▸ **Prompt**:
Once the pictures are set aside, copy the data below exactly as it stands.

▸ **Recorded information**:
------------------------------------------------------------
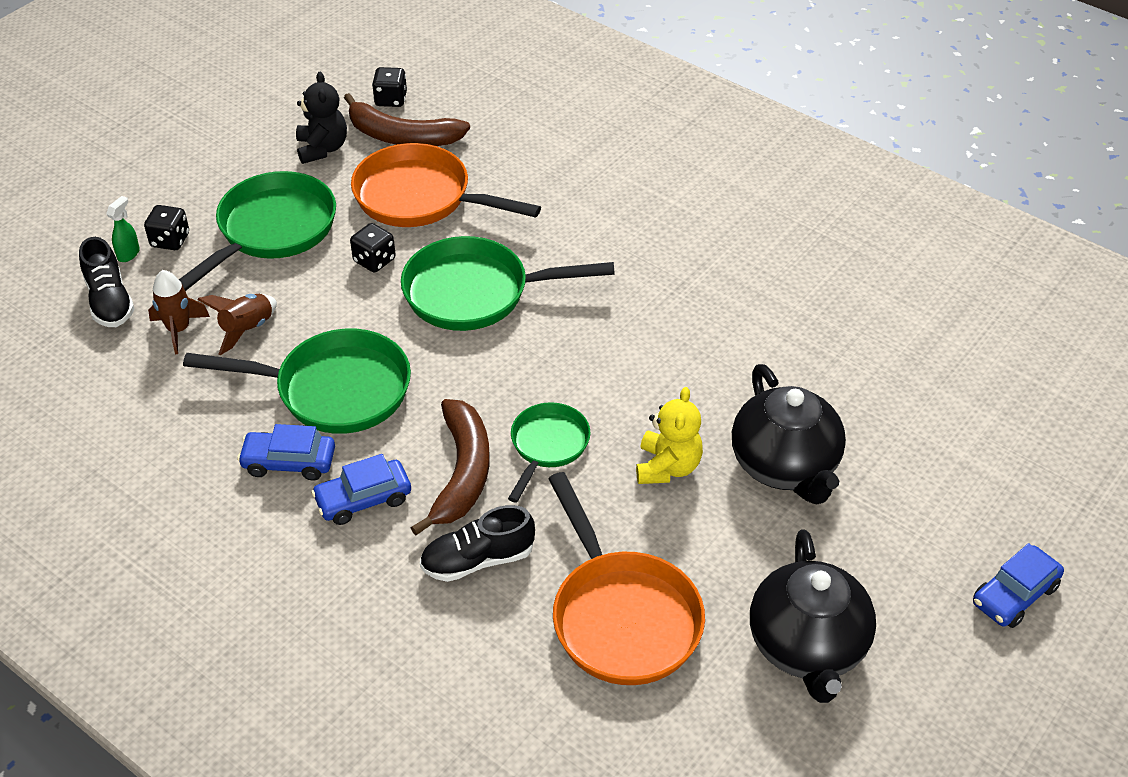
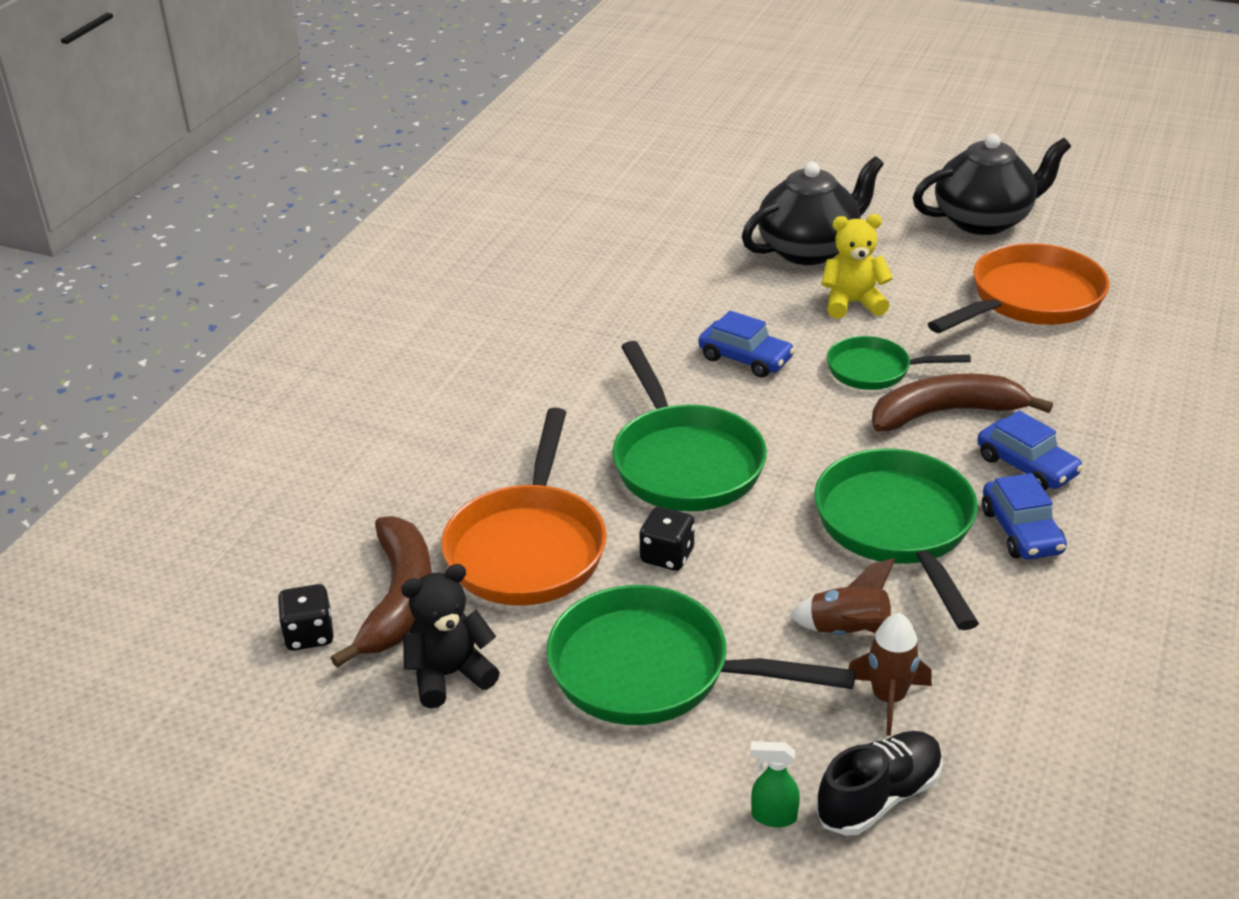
camera: 105 degrees left, 10 degrees down
(170, 240) = (721, 777): black dice -> none
(477, 560) = (1037, 381): black shoe -> none
(1014, 595) = (867, 152): blue car -> blue car (745, 359)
------------------------------------------------------------
▸ **Answer below**:
camera: 105 degrees left, 10 degrees down
(170, 240) = (721, 777): black dice -> none
(477, 560) = (1037, 381): black shoe -> none
(1014, 595) = (867, 152): blue car -> blue car (745, 359)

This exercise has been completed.